→ **Work request**: Among the entries below, one stretch runs from the line that contains "(229, 427) = (392, 398): none" through the line that contains "(717, 326) = (543, 219): orange". Repeat that stretch exactly, ends included, and only that.

Dataset items:
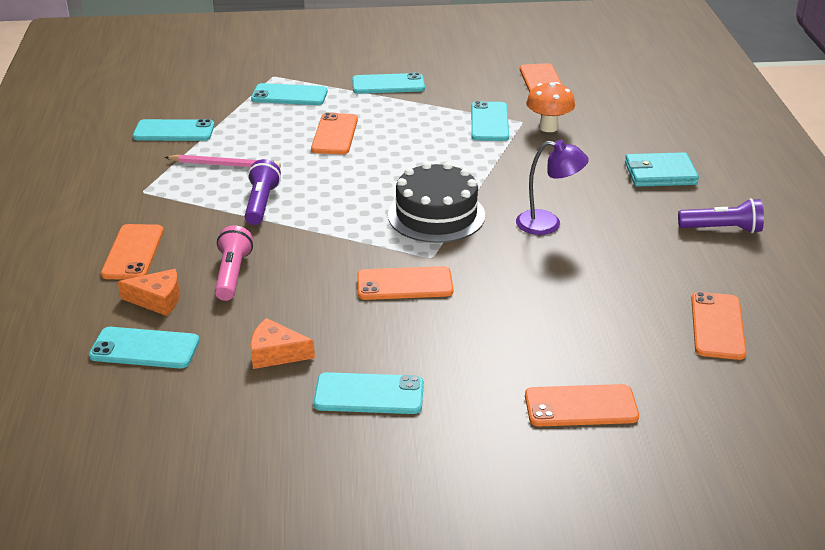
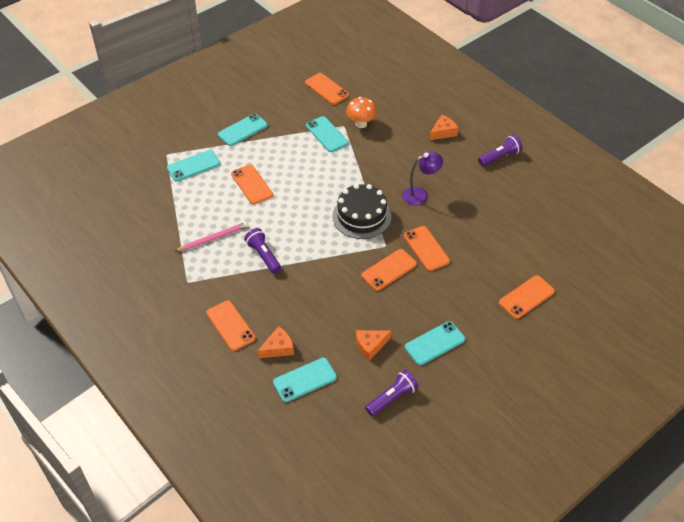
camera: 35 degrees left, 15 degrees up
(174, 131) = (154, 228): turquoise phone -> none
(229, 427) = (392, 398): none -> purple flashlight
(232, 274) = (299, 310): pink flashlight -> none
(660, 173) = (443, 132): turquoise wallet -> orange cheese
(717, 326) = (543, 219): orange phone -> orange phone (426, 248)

--

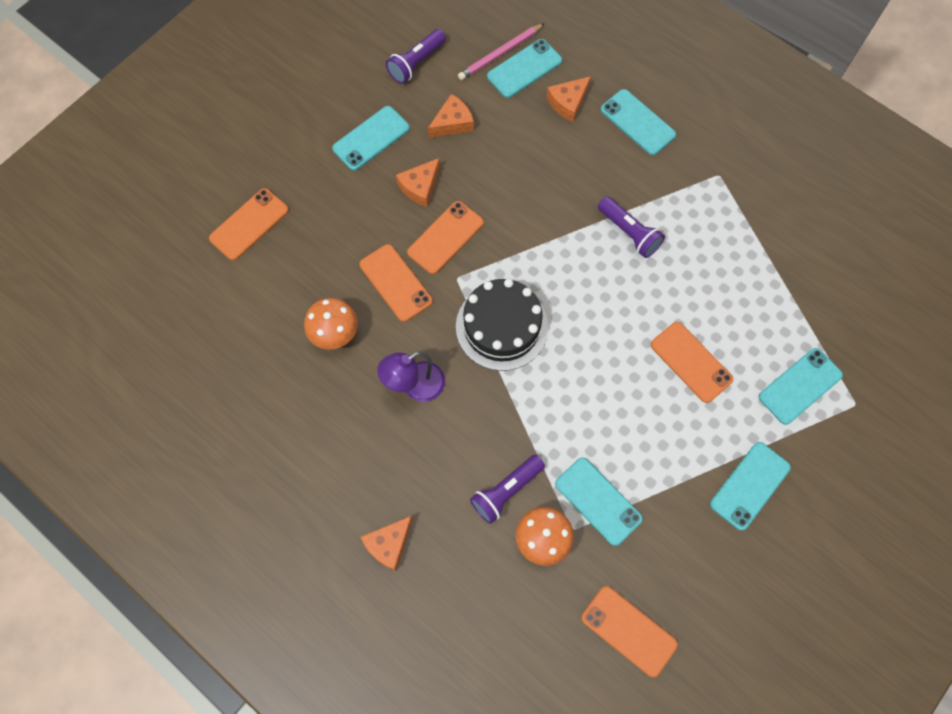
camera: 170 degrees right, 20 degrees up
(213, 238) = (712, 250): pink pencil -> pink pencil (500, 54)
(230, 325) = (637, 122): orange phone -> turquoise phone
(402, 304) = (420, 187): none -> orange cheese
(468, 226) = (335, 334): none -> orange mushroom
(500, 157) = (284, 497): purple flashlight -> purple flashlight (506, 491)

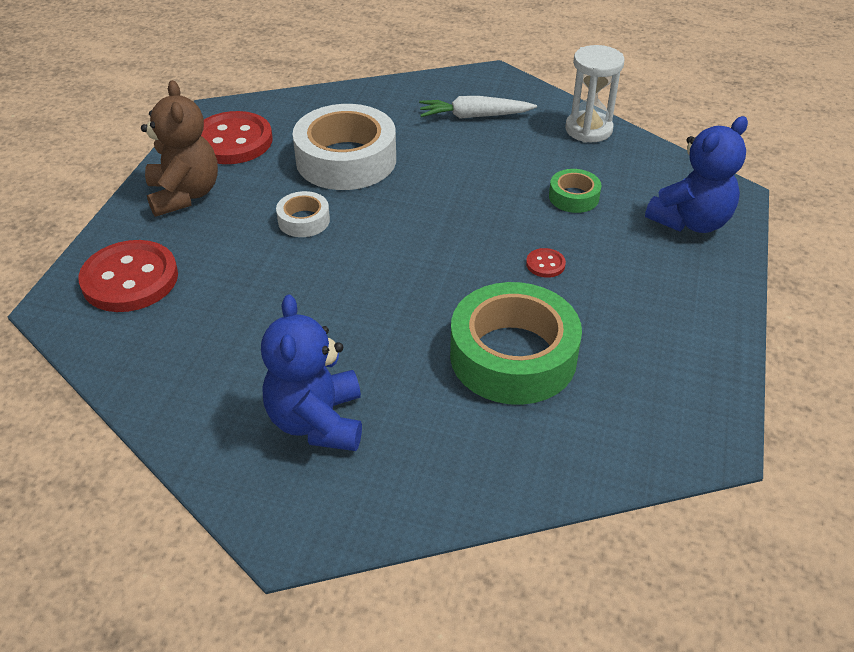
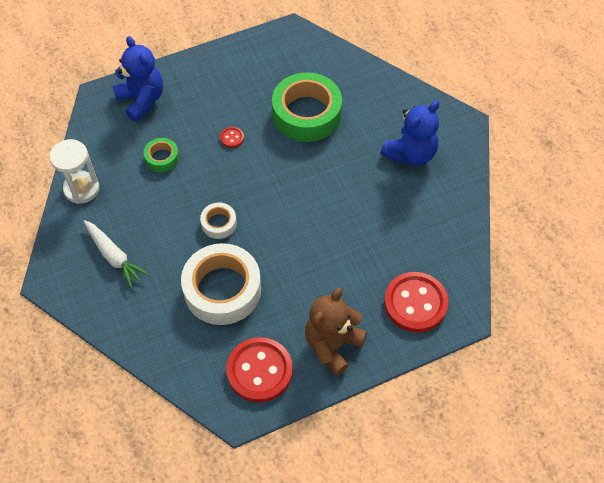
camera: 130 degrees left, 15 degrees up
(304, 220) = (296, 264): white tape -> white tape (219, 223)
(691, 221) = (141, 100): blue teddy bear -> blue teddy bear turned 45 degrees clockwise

--

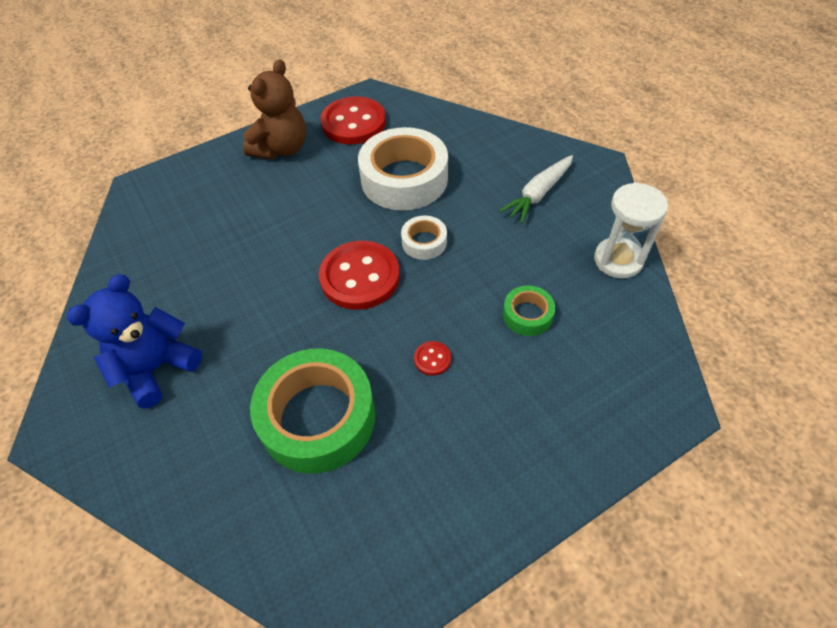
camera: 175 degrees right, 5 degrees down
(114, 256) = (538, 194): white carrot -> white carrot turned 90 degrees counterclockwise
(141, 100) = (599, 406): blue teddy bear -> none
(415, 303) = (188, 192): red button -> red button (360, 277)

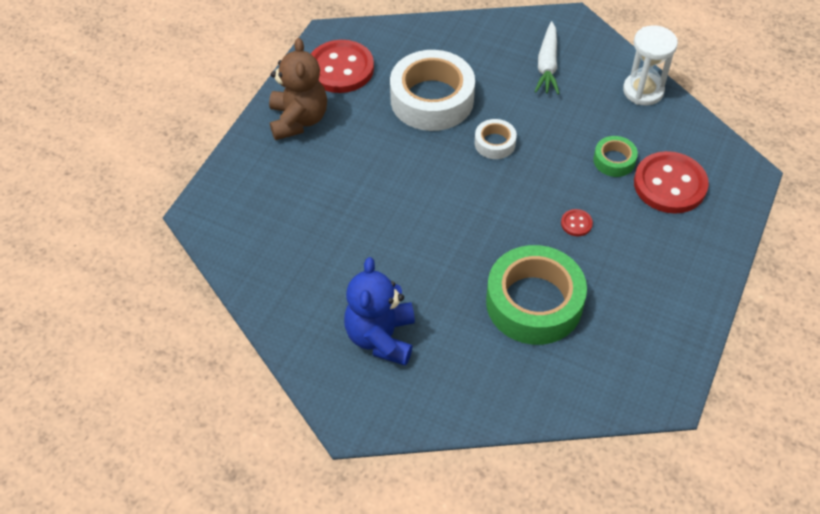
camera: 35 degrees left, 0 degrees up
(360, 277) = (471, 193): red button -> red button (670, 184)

→ **Task output**:
(229, 427) = (392, 398): none -> purple flashlight
(232, 274) = (299, 310): pink flashlight -> none
(660, 173) = (443, 132): turquoise wallet -> orange cheese
(717, 326) = (543, 219): orange phone -> orange phone (426, 248)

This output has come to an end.